**WHAT THE TASK REQUIRES**
Copy every record below exactly as written, but leave out the pictures.

**AVAILABLE DATA**
---*---

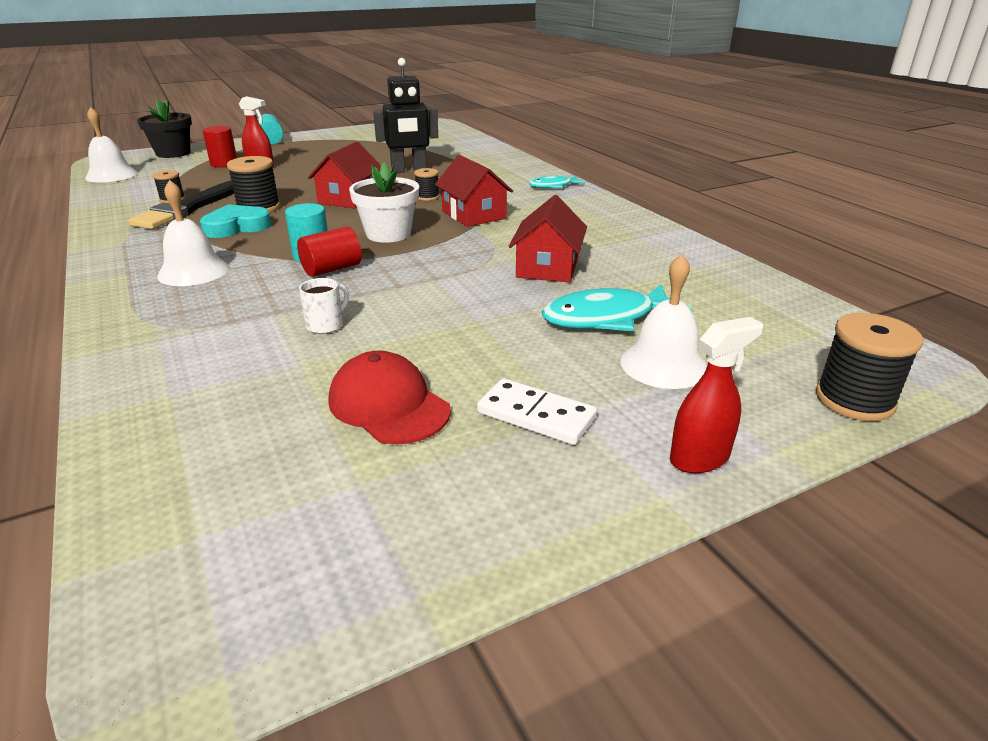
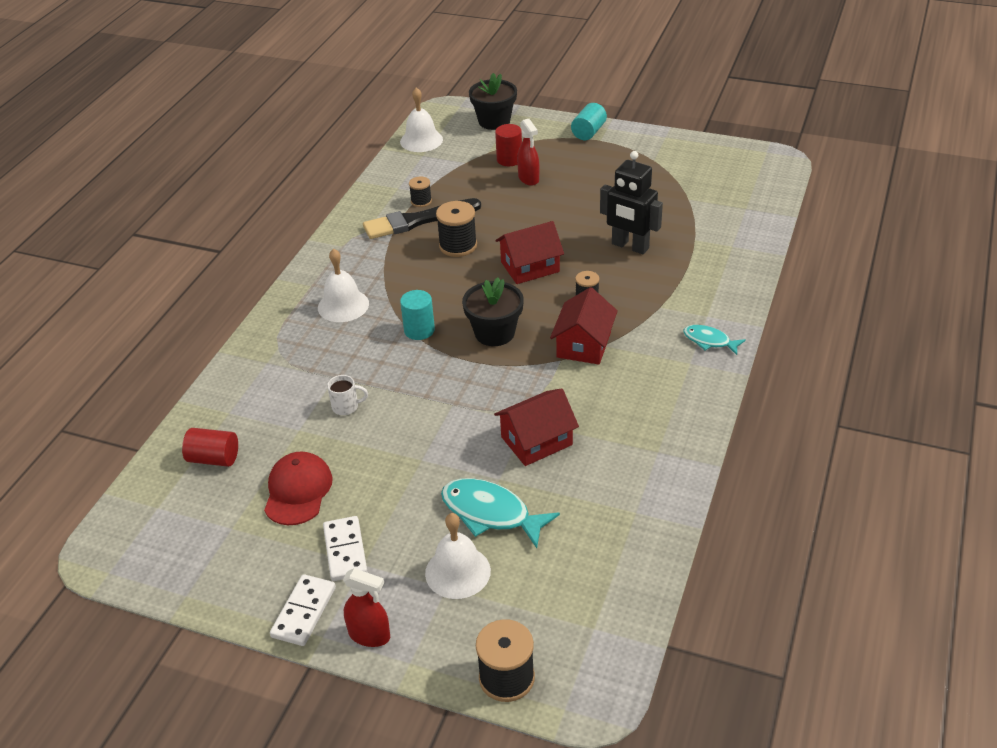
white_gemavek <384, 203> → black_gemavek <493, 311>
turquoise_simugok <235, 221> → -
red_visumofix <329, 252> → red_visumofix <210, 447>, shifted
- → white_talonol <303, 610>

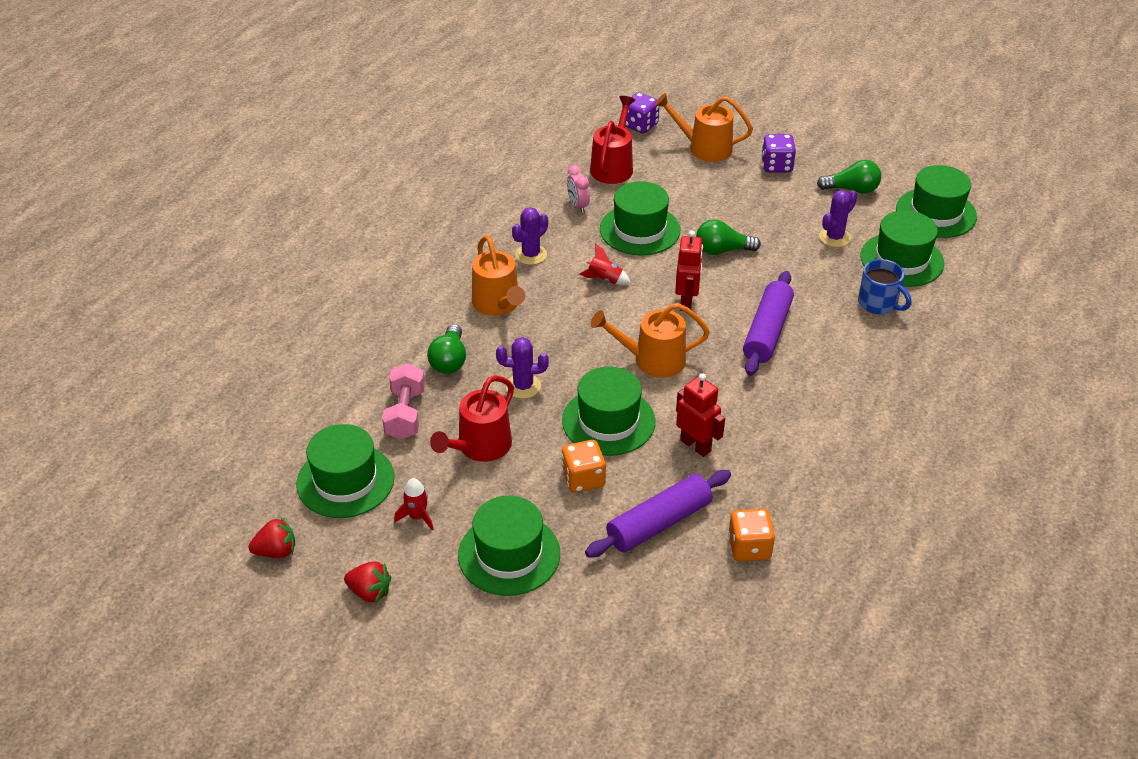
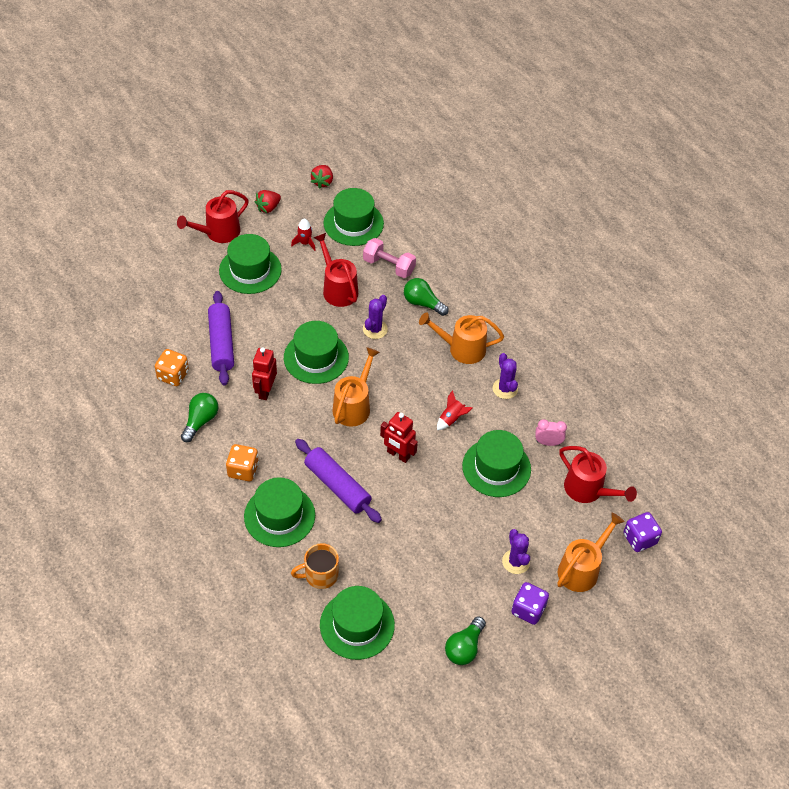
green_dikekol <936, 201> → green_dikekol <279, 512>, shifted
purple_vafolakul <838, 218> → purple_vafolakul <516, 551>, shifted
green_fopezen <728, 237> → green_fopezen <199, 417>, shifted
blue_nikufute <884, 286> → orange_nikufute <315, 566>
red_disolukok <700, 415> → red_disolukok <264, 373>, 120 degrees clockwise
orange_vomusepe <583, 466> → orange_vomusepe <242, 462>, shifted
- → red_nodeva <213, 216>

---*---

**OUTPUT FOR THIS TASK**
white_gemavek <384, 203> → black_gemavek <493, 311>
turquoise_simugok <235, 221> → -
red_visumofix <329, 252> → red_visumofix <210, 447>, shifted
- → white_talonol <303, 610>

green_dikekol <936, 201> → green_dikekol <279, 512>, shifted
purple_vafolakul <838, 218> → purple_vafolakul <516, 551>, shifted
green_fopezen <728, 237> → green_fopezen <199, 417>, shifted
blue_nikufute <884, 286> → orange_nikufute <315, 566>
red_disolukok <700, 415> → red_disolukok <264, 373>, 120 degrees clockwise
orange_vomusepe <583, 466> → orange_vomusepe <242, 462>, shifted
- → red_nodeva <213, 216>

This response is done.